A line belongs in the answer only if it contains the word "marker"; copy every such line from the listing below.

══════════════════════════════

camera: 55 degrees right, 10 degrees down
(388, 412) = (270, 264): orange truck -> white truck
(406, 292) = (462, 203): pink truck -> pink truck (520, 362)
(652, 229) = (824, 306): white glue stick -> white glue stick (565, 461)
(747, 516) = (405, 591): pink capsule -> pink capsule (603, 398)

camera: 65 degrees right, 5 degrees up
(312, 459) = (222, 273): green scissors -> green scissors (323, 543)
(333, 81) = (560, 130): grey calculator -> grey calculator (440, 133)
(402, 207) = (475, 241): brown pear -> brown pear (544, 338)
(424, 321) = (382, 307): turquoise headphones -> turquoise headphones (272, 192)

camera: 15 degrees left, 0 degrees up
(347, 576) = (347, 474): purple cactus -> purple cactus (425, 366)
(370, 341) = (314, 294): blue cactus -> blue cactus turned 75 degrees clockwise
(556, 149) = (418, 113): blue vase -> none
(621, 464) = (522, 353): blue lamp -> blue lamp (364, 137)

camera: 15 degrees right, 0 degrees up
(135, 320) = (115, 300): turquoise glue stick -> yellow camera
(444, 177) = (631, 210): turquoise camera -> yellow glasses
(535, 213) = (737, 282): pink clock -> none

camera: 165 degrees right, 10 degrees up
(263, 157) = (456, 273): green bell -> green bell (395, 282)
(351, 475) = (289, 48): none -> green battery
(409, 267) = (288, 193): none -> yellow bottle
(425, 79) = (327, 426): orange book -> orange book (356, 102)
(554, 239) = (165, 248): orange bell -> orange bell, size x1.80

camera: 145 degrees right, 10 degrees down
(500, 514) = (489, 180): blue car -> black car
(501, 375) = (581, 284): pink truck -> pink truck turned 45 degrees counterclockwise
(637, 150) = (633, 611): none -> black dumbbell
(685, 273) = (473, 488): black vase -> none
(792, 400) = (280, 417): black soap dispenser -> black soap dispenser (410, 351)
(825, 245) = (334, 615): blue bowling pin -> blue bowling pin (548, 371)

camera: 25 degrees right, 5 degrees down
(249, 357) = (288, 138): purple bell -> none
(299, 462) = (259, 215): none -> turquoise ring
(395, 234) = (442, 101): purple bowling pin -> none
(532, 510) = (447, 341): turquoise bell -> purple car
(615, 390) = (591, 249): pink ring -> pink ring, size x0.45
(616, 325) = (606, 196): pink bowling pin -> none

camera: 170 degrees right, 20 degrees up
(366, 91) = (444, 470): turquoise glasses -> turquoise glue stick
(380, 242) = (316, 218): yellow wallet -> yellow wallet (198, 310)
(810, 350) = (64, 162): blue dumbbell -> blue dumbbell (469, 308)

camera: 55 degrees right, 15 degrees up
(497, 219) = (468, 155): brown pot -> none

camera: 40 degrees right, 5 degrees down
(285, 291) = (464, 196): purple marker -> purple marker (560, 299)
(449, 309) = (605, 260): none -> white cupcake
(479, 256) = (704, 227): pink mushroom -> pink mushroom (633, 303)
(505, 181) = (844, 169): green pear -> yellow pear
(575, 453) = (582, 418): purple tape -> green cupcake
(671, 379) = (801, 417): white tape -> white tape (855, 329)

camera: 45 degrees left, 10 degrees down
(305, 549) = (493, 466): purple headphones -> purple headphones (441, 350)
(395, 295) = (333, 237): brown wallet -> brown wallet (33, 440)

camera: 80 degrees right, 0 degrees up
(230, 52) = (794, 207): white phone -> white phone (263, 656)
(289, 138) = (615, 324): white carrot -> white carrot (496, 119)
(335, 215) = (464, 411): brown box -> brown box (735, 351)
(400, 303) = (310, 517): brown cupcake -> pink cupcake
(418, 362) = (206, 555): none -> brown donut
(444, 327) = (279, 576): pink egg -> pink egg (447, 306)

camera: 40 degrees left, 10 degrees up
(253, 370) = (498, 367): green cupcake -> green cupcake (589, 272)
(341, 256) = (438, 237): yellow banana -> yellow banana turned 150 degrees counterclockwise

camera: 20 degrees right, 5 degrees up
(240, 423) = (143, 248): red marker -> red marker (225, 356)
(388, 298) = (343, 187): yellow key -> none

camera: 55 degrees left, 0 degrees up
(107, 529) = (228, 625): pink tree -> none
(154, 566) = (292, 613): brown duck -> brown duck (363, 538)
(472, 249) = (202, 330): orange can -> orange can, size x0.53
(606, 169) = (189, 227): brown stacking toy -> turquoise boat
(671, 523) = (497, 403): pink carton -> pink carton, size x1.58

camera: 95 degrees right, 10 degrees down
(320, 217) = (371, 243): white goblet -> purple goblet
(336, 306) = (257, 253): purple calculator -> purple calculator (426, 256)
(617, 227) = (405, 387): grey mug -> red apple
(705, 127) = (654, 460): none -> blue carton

══════════════════════════════

Answer space
(285, 291) = (464, 196): purple marker -> purple marker (560, 299)
(240, 423) = (143, 248): red marker -> red marker (225, 356)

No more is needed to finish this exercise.